• _The problem_
Copy out every one of the following lines word for word, changing nothing.
- - - - -
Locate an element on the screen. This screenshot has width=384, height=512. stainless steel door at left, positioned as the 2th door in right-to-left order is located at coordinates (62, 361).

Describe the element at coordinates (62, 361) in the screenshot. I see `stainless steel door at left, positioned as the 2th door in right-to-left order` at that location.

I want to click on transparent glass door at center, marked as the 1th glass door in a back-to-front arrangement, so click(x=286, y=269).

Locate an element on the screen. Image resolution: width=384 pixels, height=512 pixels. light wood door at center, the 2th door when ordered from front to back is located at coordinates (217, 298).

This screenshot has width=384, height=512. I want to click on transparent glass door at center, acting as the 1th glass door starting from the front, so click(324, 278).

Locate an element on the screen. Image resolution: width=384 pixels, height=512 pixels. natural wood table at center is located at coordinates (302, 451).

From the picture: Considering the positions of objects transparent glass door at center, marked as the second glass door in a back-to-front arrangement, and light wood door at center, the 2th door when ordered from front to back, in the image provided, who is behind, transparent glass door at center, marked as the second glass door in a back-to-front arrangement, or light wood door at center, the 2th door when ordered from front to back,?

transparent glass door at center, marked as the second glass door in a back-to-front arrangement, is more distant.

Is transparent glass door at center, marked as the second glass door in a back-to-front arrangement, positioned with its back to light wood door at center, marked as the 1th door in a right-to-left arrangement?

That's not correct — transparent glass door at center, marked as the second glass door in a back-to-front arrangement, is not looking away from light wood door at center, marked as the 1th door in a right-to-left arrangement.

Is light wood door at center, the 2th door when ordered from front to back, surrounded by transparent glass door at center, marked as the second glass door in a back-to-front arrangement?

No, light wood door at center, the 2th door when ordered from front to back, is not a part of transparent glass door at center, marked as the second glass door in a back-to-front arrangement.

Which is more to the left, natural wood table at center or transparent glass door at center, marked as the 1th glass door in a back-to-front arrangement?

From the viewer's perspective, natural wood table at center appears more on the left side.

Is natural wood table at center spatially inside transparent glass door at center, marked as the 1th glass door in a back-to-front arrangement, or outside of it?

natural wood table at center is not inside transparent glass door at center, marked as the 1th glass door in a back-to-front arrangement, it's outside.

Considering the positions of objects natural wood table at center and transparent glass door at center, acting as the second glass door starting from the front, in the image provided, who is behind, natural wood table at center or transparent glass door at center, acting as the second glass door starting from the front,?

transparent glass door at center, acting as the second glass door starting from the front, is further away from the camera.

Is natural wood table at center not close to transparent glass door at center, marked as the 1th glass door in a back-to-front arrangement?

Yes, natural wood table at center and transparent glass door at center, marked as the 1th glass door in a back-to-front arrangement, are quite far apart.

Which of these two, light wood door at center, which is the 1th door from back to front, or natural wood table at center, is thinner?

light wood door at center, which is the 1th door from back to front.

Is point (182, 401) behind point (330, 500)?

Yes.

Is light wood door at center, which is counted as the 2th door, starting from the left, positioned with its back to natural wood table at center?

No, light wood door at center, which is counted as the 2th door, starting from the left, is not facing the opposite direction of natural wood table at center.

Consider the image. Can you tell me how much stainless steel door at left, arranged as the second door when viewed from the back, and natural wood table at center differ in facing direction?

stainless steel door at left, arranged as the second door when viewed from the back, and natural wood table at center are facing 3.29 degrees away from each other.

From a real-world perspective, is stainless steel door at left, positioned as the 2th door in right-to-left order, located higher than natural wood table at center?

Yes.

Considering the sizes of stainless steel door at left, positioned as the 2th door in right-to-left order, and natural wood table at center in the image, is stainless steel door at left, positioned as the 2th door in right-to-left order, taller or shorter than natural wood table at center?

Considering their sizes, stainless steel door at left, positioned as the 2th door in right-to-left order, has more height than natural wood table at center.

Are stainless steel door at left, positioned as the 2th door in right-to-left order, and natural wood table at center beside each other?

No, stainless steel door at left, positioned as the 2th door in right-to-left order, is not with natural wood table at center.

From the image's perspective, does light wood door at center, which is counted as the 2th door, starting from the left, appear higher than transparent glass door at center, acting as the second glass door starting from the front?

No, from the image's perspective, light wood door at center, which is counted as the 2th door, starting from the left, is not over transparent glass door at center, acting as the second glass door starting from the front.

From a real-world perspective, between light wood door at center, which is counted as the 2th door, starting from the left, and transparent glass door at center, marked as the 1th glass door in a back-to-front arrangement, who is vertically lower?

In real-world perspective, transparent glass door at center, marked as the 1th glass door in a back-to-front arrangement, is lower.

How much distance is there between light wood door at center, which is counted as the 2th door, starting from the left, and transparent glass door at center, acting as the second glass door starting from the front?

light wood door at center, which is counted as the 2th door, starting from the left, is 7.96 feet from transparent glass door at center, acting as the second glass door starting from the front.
- - - - -
• _Answer for this exercise_
Locate an element on the screen. This screenshot has width=384, height=512. stainless steel door at left, positioned as the 2th door in right-to-left order is located at coordinates (62, 361).

Describe the element at coordinates (62, 361) in the screenshot. I see `stainless steel door at left, positioned as the 2th door in right-to-left order` at that location.

I want to click on transparent glass door at center, marked as the 1th glass door in a back-to-front arrangement, so click(x=286, y=269).

Locate an element on the screen. Image resolution: width=384 pixels, height=512 pixels. light wood door at center, the 2th door when ordered from front to back is located at coordinates (217, 298).

This screenshot has width=384, height=512. I want to click on transparent glass door at center, acting as the 1th glass door starting from the front, so click(324, 278).

Locate an element on the screen. Image resolution: width=384 pixels, height=512 pixels. natural wood table at center is located at coordinates (302, 451).

From the picture: Considering the positions of objects transparent glass door at center, marked as the second glass door in a back-to-front arrangement, and light wood door at center, the 2th door when ordered from front to back, in the image provided, who is behind, transparent glass door at center, marked as the second glass door in a back-to-front arrangement, or light wood door at center, the 2th door when ordered from front to back,?

transparent glass door at center, marked as the second glass door in a back-to-front arrangement, is more distant.

Is transparent glass door at center, marked as the second glass door in a back-to-front arrangement, positioned with its back to light wood door at center, marked as the 1th door in a right-to-left arrangement?

That's not correct — transparent glass door at center, marked as the second glass door in a back-to-front arrangement, is not looking away from light wood door at center, marked as the 1th door in a right-to-left arrangement.

Is light wood door at center, the 2th door when ordered from front to back, surrounded by transparent glass door at center, marked as the second glass door in a back-to-front arrangement?

No, light wood door at center, the 2th door when ordered from front to back, is not a part of transparent glass door at center, marked as the second glass door in a back-to-front arrangement.

Which is more to the left, natural wood table at center or transparent glass door at center, marked as the 1th glass door in a back-to-front arrangement?

From the viewer's perspective, natural wood table at center appears more on the left side.

Is natural wood table at center spatially inside transparent glass door at center, marked as the 1th glass door in a back-to-front arrangement, or outside of it?

natural wood table at center is not inside transparent glass door at center, marked as the 1th glass door in a back-to-front arrangement, it's outside.

Considering the positions of objects natural wood table at center and transparent glass door at center, acting as the second glass door starting from the front, in the image provided, who is behind, natural wood table at center or transparent glass door at center, acting as the second glass door starting from the front,?

transparent glass door at center, acting as the second glass door starting from the front, is further away from the camera.

Is natural wood table at center not close to transparent glass door at center, marked as the 1th glass door in a back-to-front arrangement?

Yes, natural wood table at center and transparent glass door at center, marked as the 1th glass door in a back-to-front arrangement, are quite far apart.

Which of these two, light wood door at center, which is the 1th door from back to front, or natural wood table at center, is thinner?

light wood door at center, which is the 1th door from back to front.

Is point (182, 401) behind point (330, 500)?

Yes.

Is light wood door at center, which is counted as the 2th door, starting from the left, positioned with its back to natural wood table at center?

No, light wood door at center, which is counted as the 2th door, starting from the left, is not facing the opposite direction of natural wood table at center.

Consider the image. Can you tell me how much stainless steel door at left, arranged as the second door when viewed from the back, and natural wood table at center differ in facing direction?

stainless steel door at left, arranged as the second door when viewed from the back, and natural wood table at center are facing 3.29 degrees away from each other.

From a real-world perspective, is stainless steel door at left, positioned as the 2th door in right-to-left order, located higher than natural wood table at center?

Yes.

Considering the sizes of stainless steel door at left, positioned as the 2th door in right-to-left order, and natural wood table at center in the image, is stainless steel door at left, positioned as the 2th door in right-to-left order, taller or shorter than natural wood table at center?

Considering their sizes, stainless steel door at left, positioned as the 2th door in right-to-left order, has more height than natural wood table at center.

Are stainless steel door at left, positioned as the 2th door in right-to-left order, and natural wood table at center beside each other?

No, stainless steel door at left, positioned as the 2th door in right-to-left order, is not with natural wood table at center.

From the image's perspective, does light wood door at center, which is counted as the 2th door, starting from the left, appear higher than transparent glass door at center, acting as the second glass door starting from the front?

No, from the image's perspective, light wood door at center, which is counted as the 2th door, starting from the left, is not over transparent glass door at center, acting as the second glass door starting from the front.

From a real-world perspective, between light wood door at center, which is counted as the 2th door, starting from the left, and transparent glass door at center, marked as the 1th glass door in a back-to-front arrangement, who is vertically lower?

In real-world perspective, transparent glass door at center, marked as the 1th glass door in a back-to-front arrangement, is lower.

How much distance is there between light wood door at center, which is counted as the 2th door, starting from the left, and transparent glass door at center, acting as the second glass door starting from the front?

light wood door at center, which is counted as the 2th door, starting from the left, is 7.96 feet from transparent glass door at center, acting as the second glass door starting from the front.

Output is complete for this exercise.